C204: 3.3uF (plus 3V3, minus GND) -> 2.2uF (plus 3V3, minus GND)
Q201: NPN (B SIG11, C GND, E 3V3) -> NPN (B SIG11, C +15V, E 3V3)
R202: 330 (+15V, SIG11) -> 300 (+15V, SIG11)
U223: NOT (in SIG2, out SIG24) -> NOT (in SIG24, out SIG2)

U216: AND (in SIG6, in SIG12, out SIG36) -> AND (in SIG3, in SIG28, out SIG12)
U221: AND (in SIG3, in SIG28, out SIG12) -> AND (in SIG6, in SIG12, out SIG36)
────────────────────────────────────────
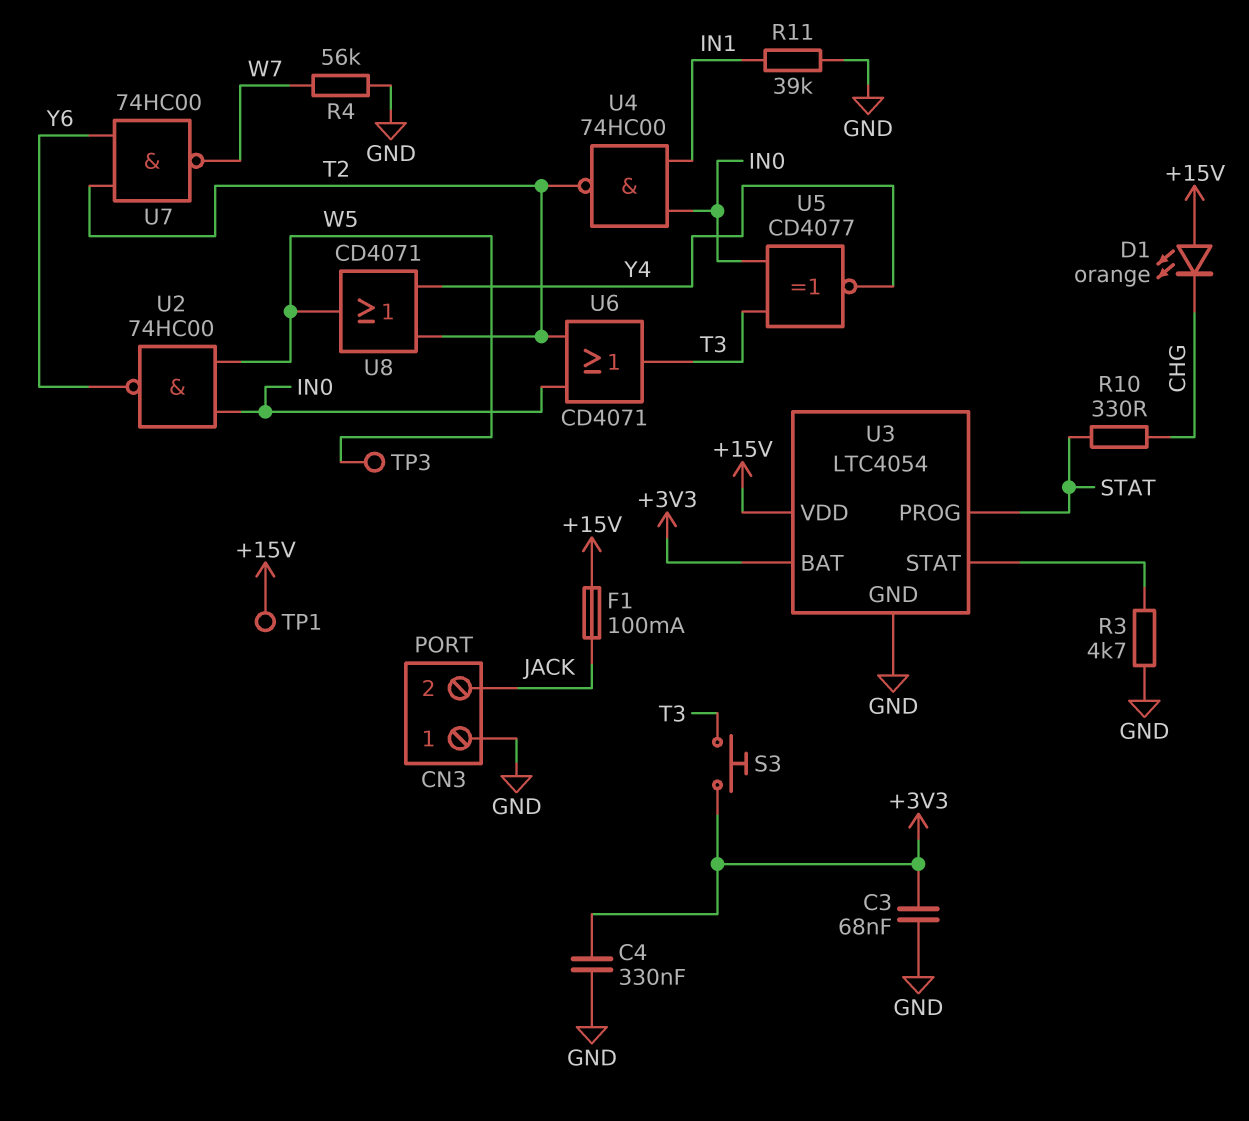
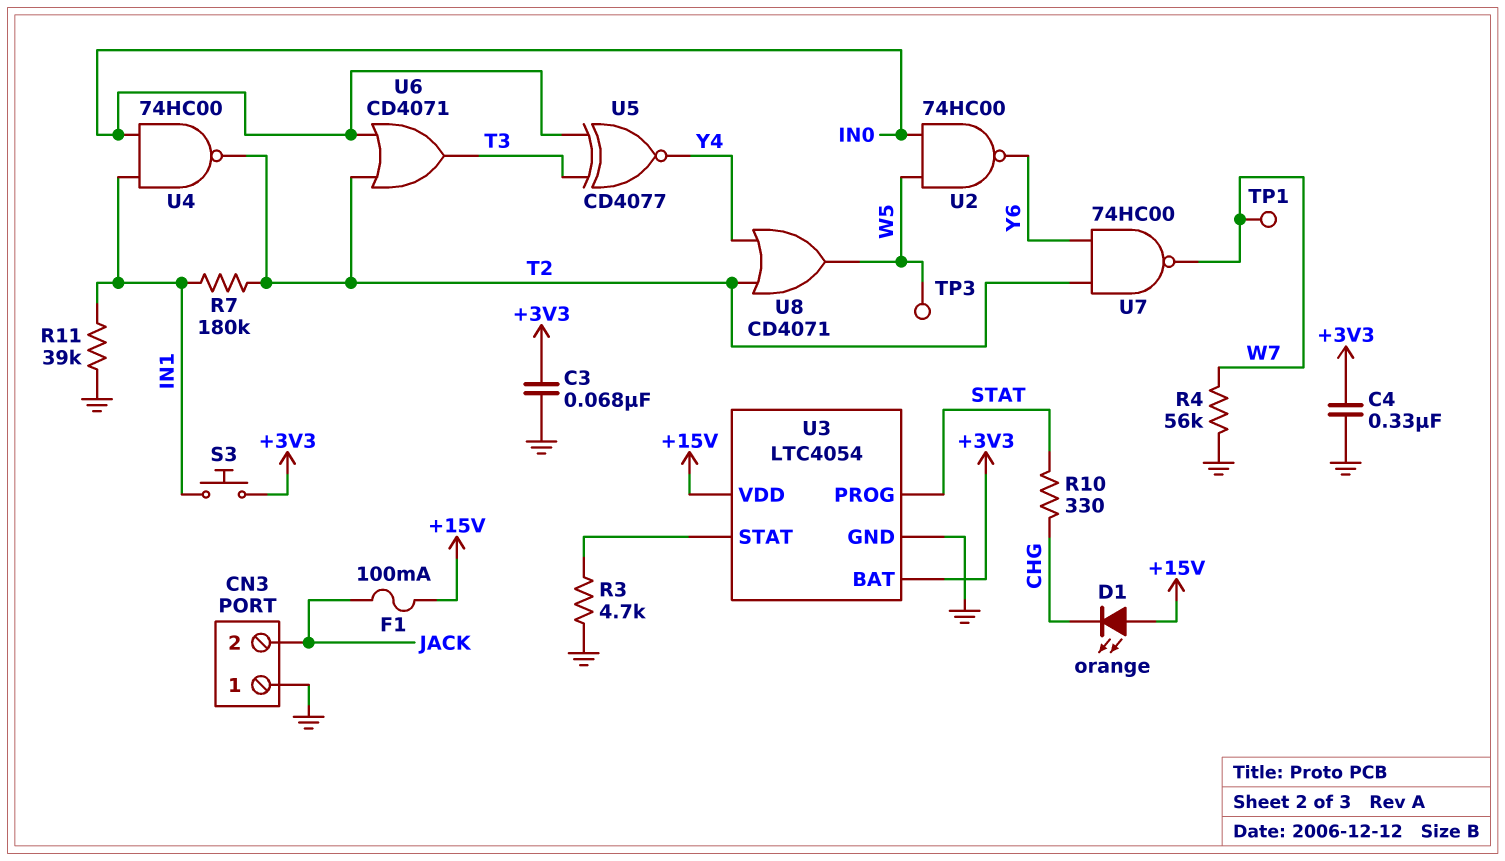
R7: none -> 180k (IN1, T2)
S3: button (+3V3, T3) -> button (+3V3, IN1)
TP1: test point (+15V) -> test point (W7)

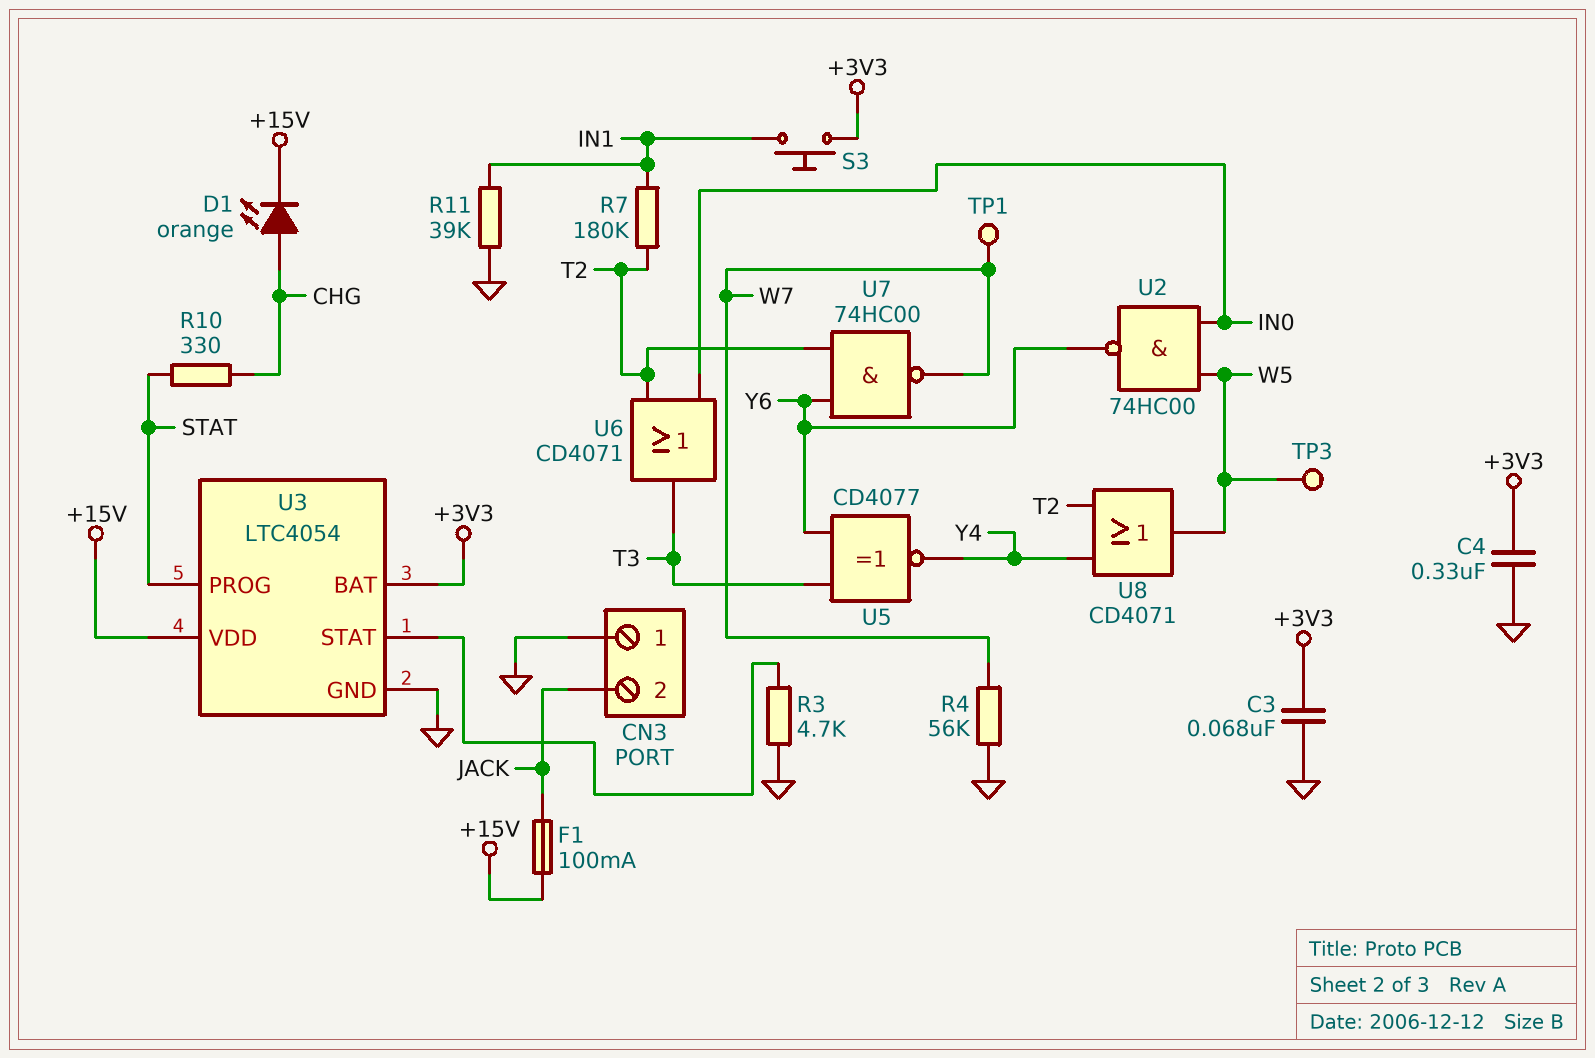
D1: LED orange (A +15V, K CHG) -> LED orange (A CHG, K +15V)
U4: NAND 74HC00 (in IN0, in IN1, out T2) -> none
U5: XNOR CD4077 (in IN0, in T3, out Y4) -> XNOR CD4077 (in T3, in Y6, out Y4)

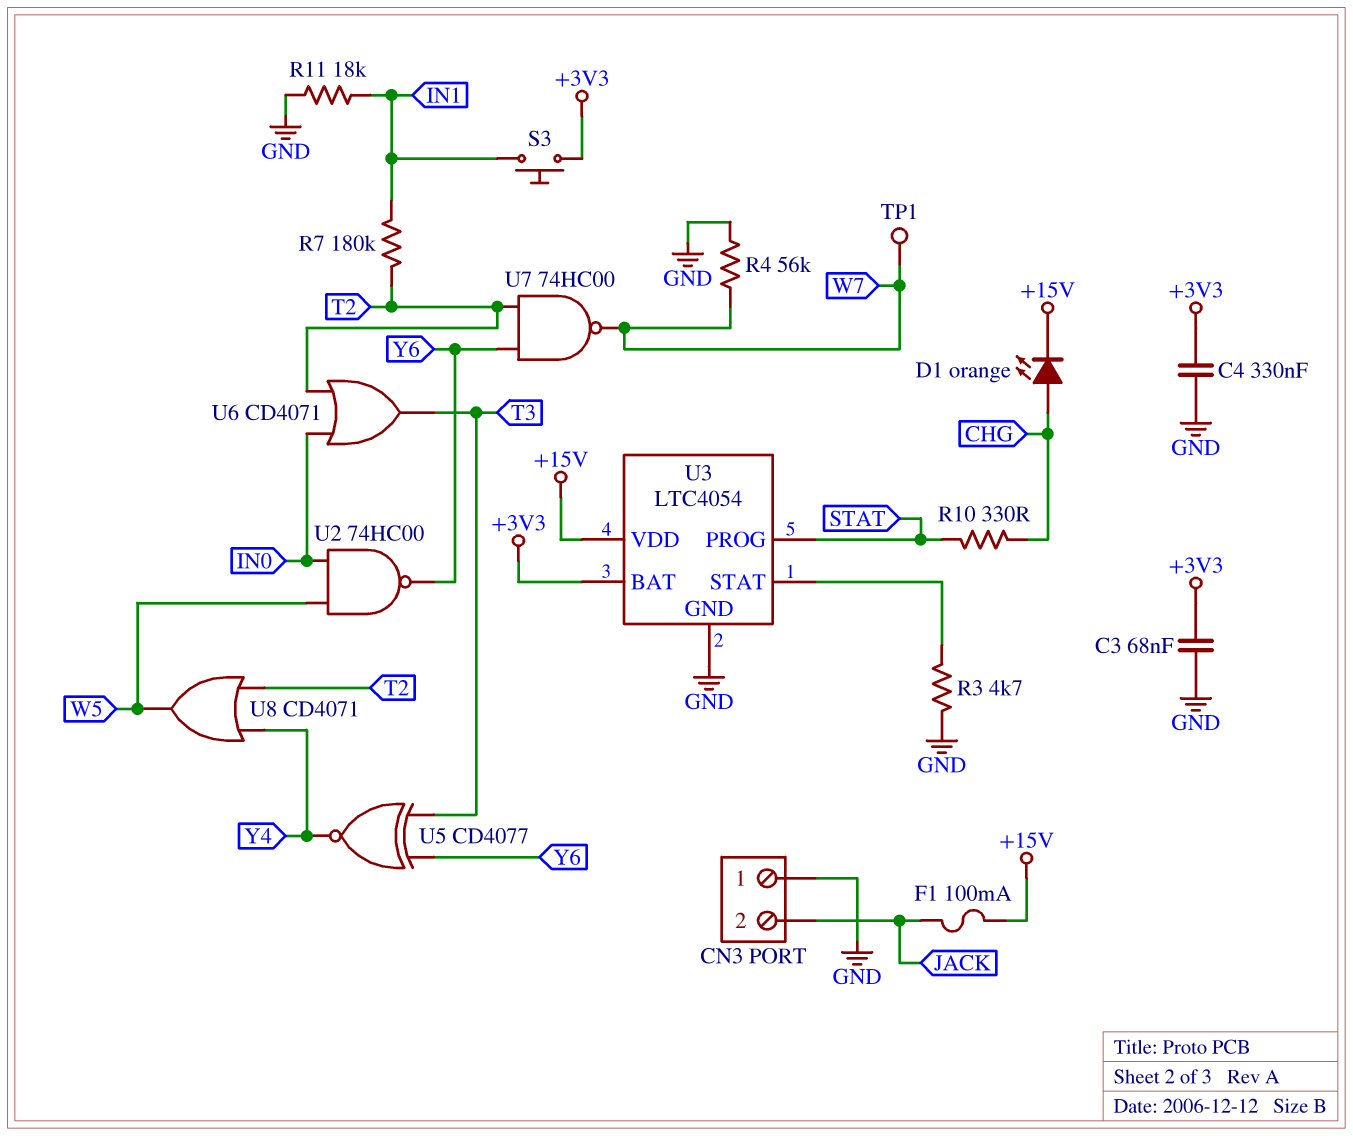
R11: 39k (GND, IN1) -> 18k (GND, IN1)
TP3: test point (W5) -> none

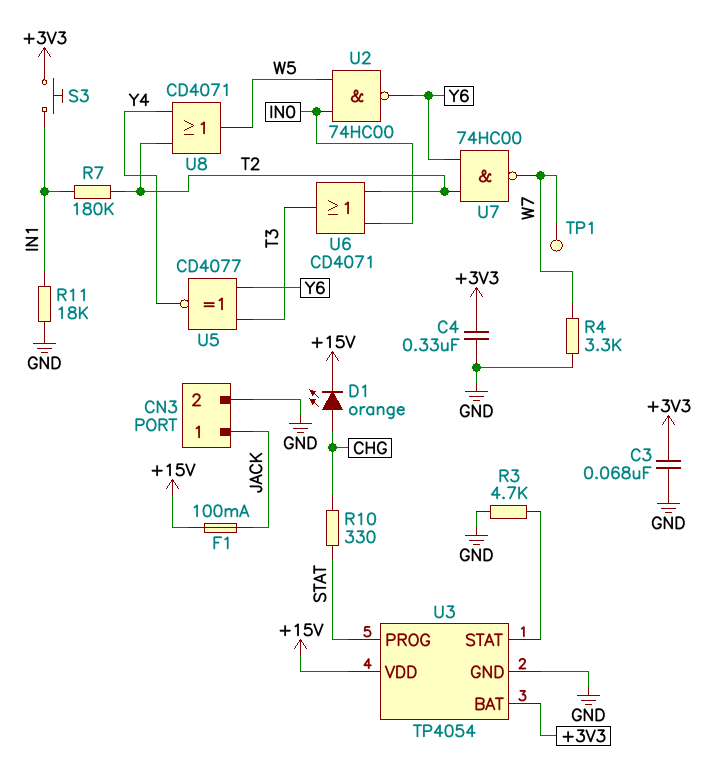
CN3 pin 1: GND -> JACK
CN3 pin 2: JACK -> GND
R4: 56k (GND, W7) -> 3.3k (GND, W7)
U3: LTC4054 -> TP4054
────────────────────────────────────────
EXERCISE:
Reproduce exactly the stretch of the material above that starts at the line with "C204: 3.3uF (plus" and ends at the line with "U223: NOT (in", both included, and nothing else.

EXPECTED ANSWER:
C204: 3.3uF (plus 3V3, minus GND) -> 2.2uF (plus 3V3, minus GND)
Q201: NPN (B SIG11, C GND, E 3V3) -> NPN (B SIG11, C +15V, E 3V3)
R202: 330 (+15V, SIG11) -> 300 (+15V, SIG11)
U223: NOT (in SIG2, out SIG24) -> NOT (in SIG24, out SIG2)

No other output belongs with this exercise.